- _Task brief_
Beginning at the line containing "Feature Timer: [45,593,541,898]" in the material below and ending at the line containing "script.docx: [269,943,304,988] ->", return each line exactly and add nothing.

- _Data to process_
|---|

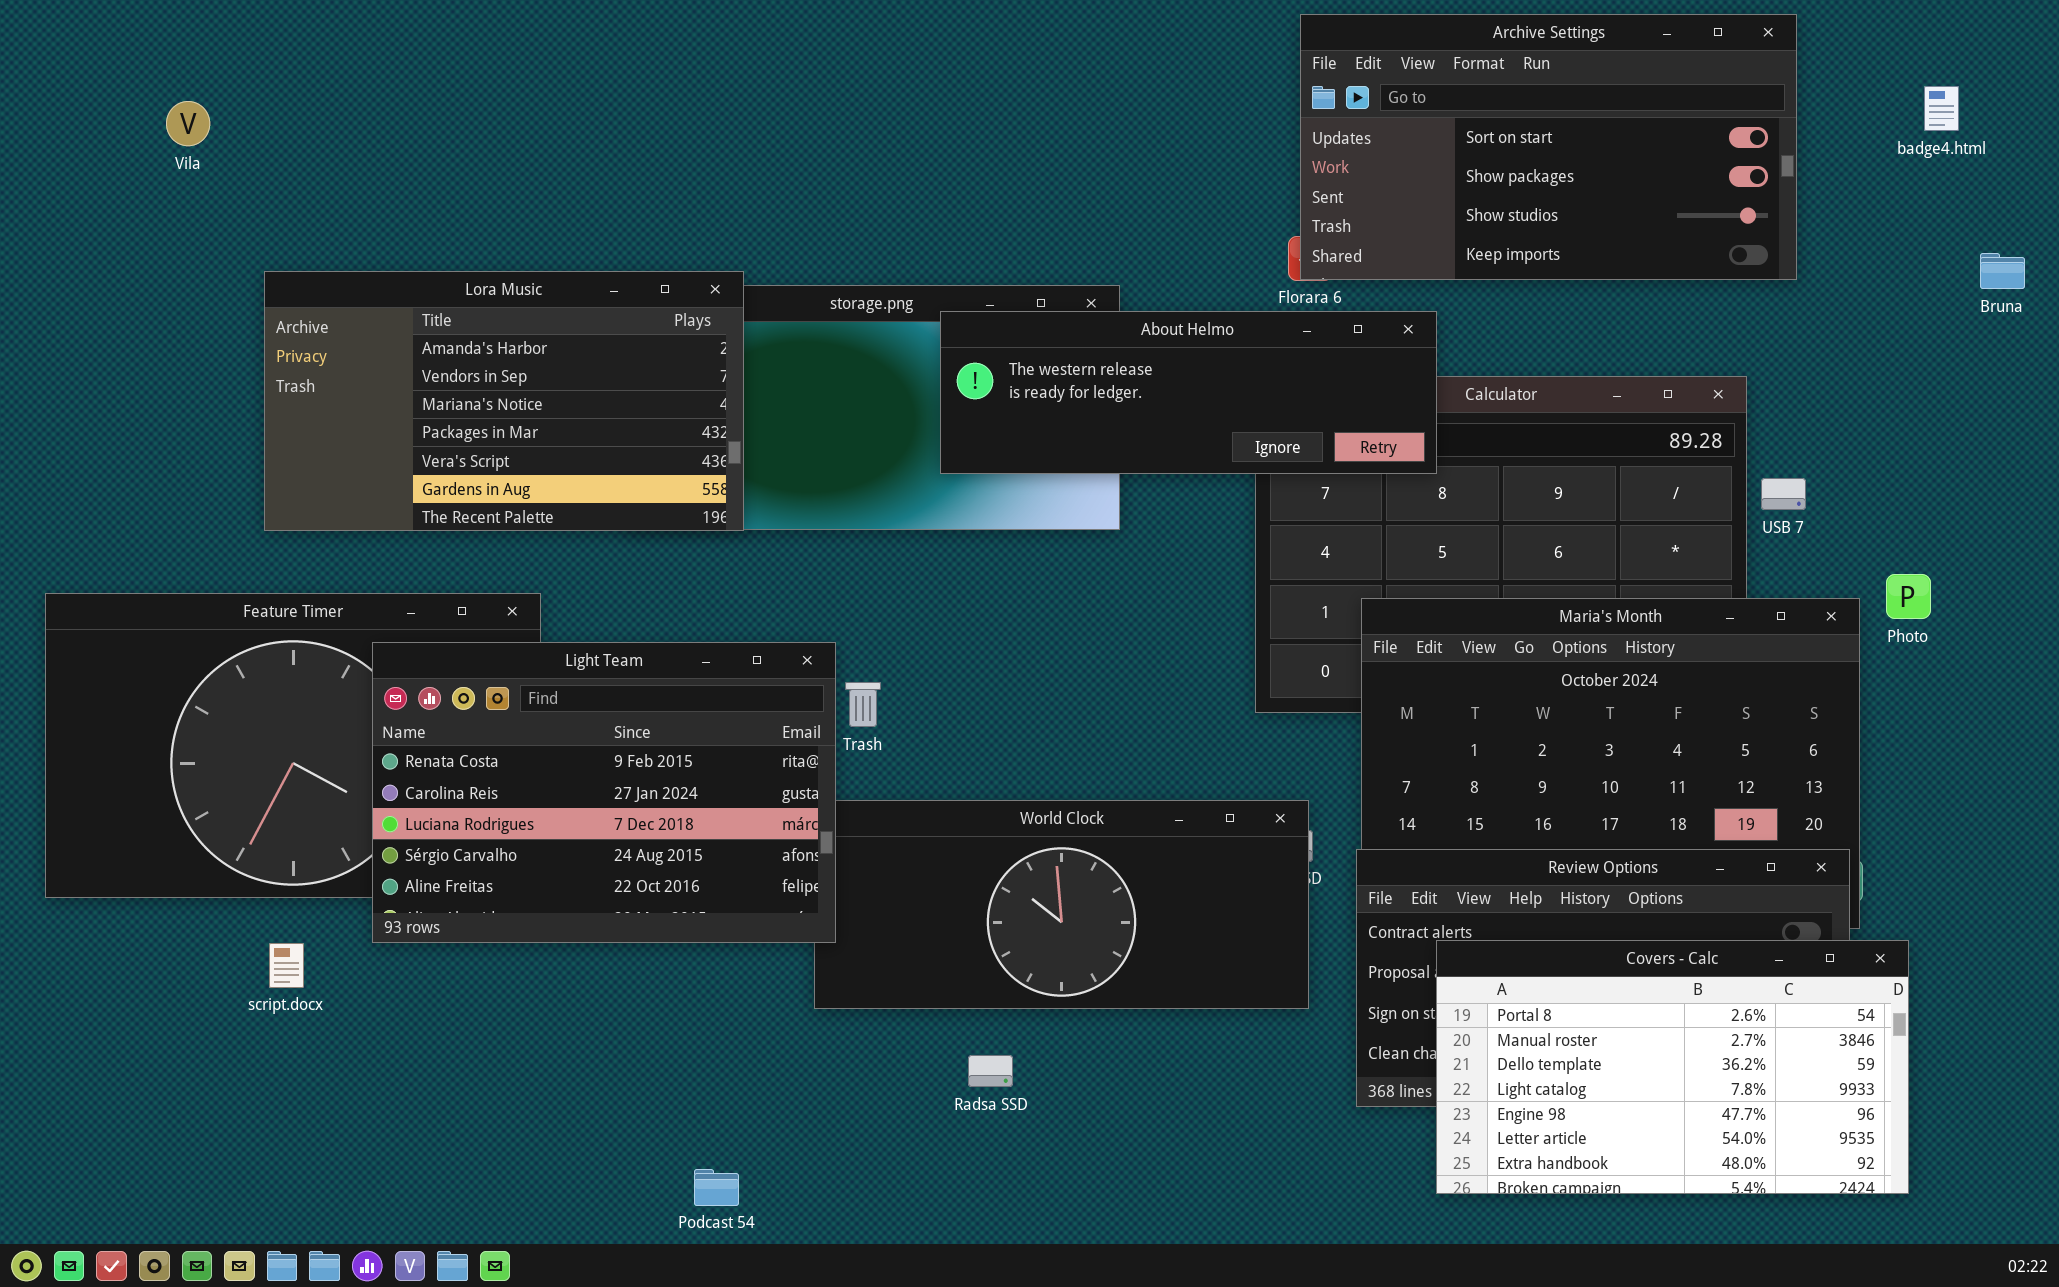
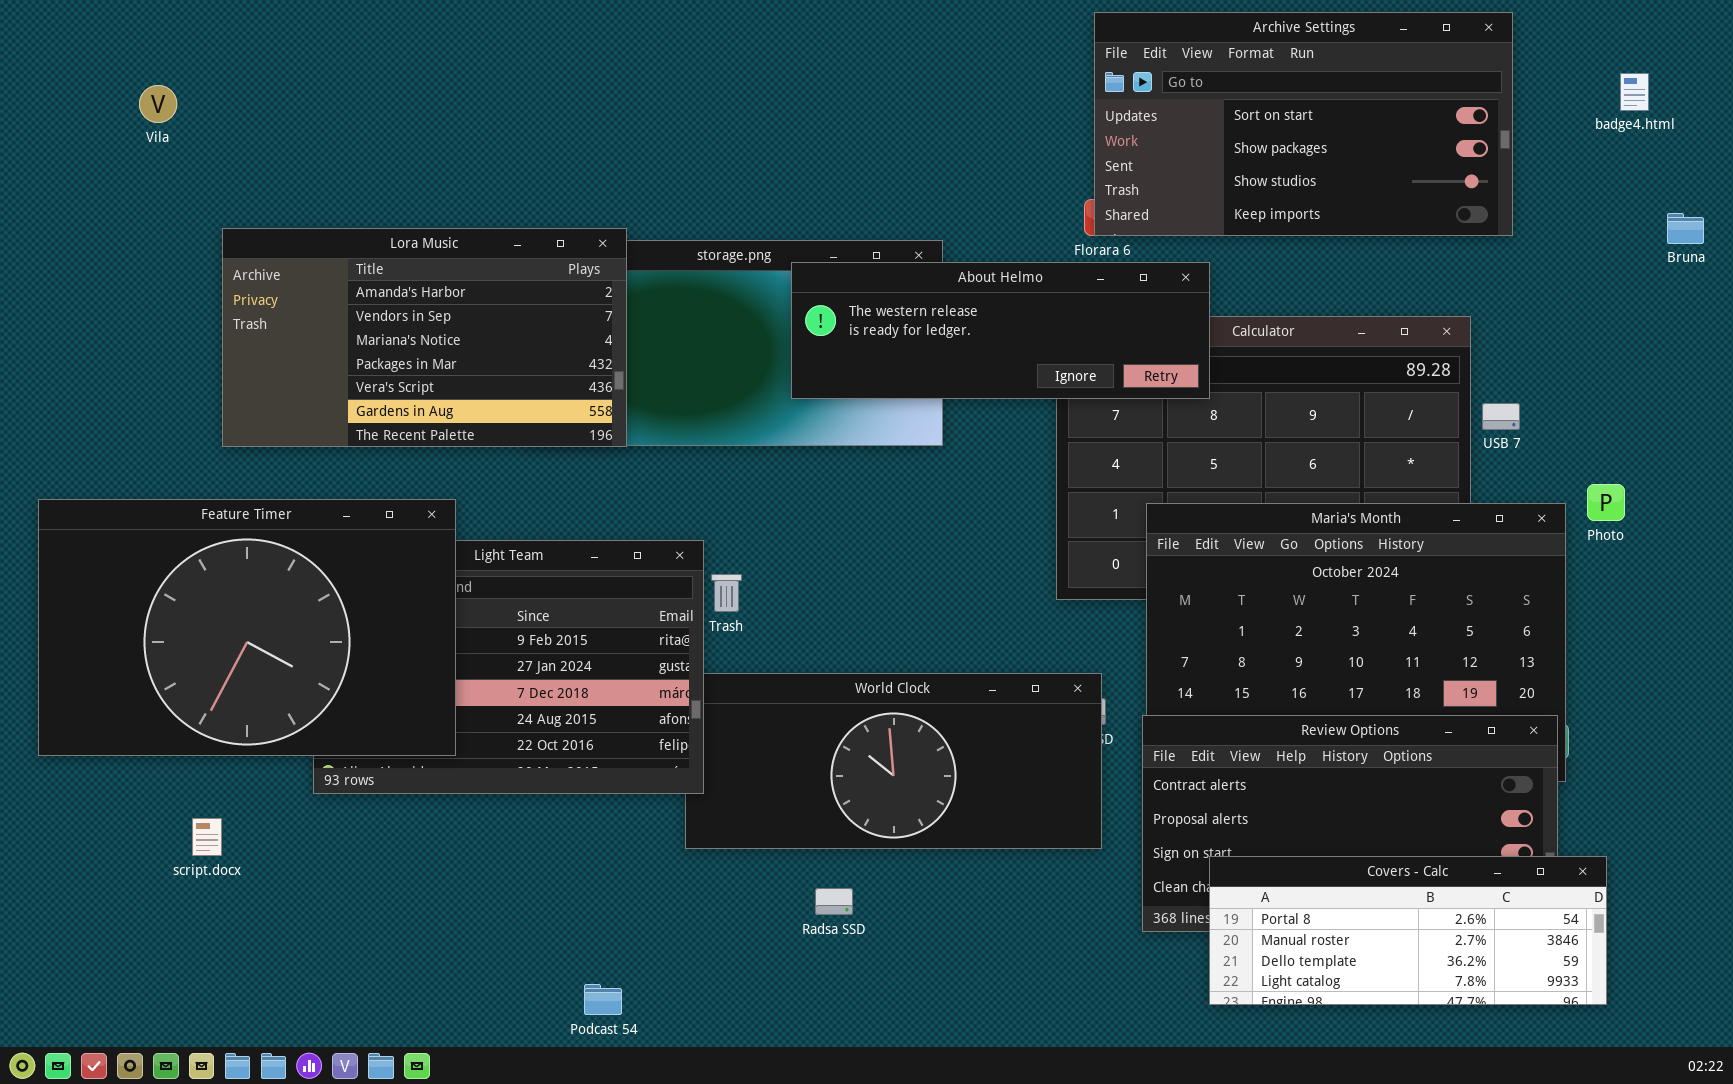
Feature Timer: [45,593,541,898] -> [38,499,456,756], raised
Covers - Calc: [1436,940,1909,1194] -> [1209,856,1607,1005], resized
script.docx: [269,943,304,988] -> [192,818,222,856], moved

|---|

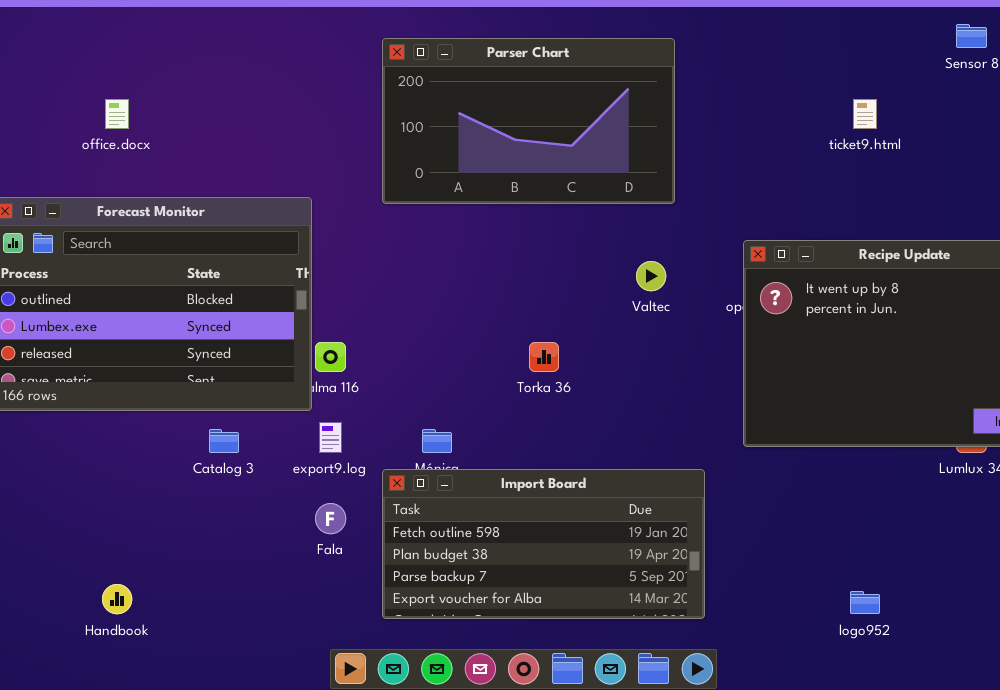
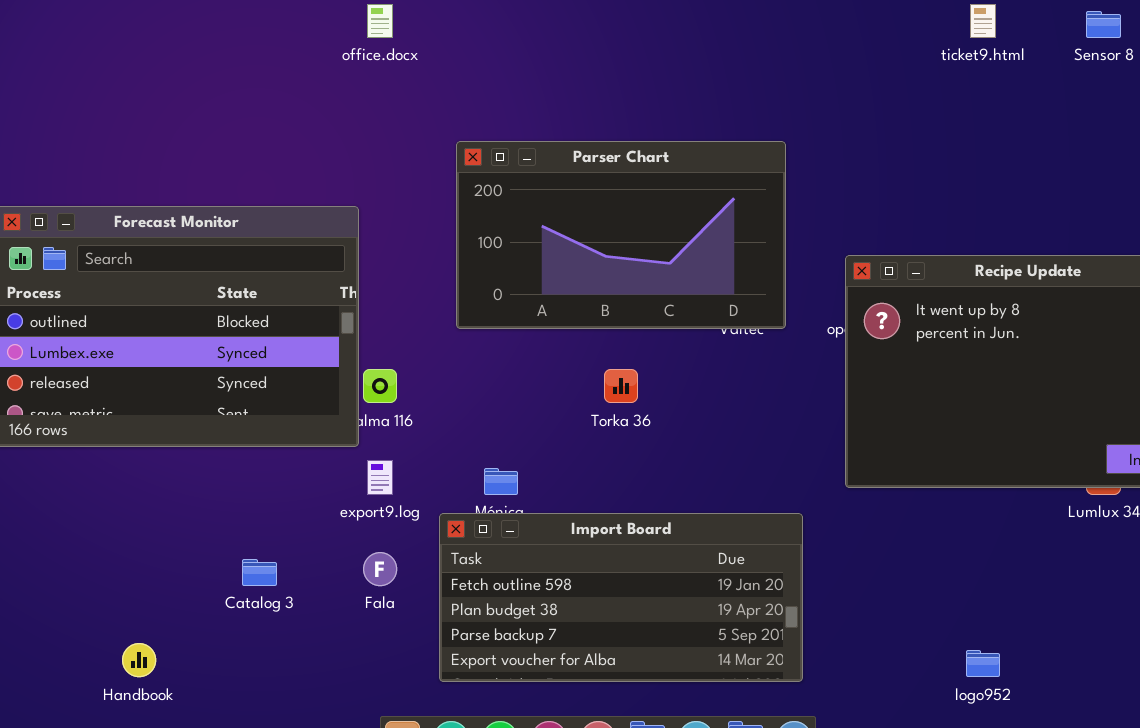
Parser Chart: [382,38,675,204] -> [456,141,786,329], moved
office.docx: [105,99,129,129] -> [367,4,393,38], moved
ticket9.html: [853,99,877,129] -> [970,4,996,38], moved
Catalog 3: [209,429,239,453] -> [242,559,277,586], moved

|---|

- _Expected output_
Feature Timer: [45,593,541,898] -> [38,499,456,756], raised
Covers - Calc: [1436,940,1909,1194] -> [1209,856,1607,1005], resized
script.docx: [269,943,304,988] -> [192,818,222,856], moved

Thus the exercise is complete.